+++ Data section

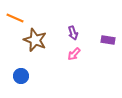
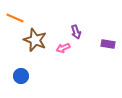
purple arrow: moved 3 px right, 1 px up
purple rectangle: moved 4 px down
pink arrow: moved 11 px left, 6 px up; rotated 24 degrees clockwise
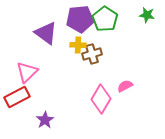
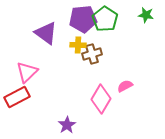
green star: moved 1 px left
purple pentagon: moved 3 px right
purple star: moved 22 px right, 5 px down
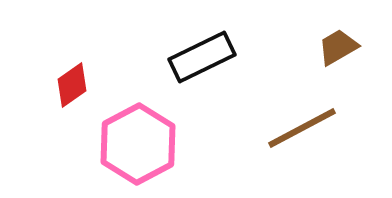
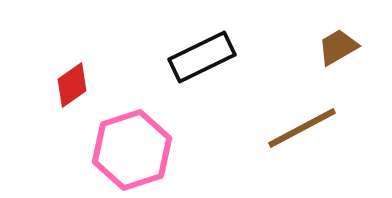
pink hexagon: moved 6 px left, 6 px down; rotated 10 degrees clockwise
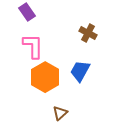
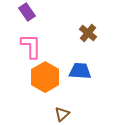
brown cross: rotated 12 degrees clockwise
pink L-shape: moved 2 px left
blue trapezoid: rotated 65 degrees clockwise
brown triangle: moved 2 px right, 1 px down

++++++

▶ _Task to complete_
Output all the data above verbatim, leaving out images.

▶ _Problem solution_
purple arrow: moved 3 px right, 1 px up
purple rectangle: moved 4 px down
pink arrow: moved 11 px left, 6 px up; rotated 24 degrees clockwise
green star: moved 1 px left
purple pentagon: moved 3 px right
purple star: moved 22 px right, 5 px down
pink hexagon: moved 6 px left, 6 px down; rotated 10 degrees clockwise
brown cross: rotated 12 degrees clockwise
pink L-shape: moved 2 px left
blue trapezoid: rotated 65 degrees clockwise
brown triangle: moved 2 px right, 1 px down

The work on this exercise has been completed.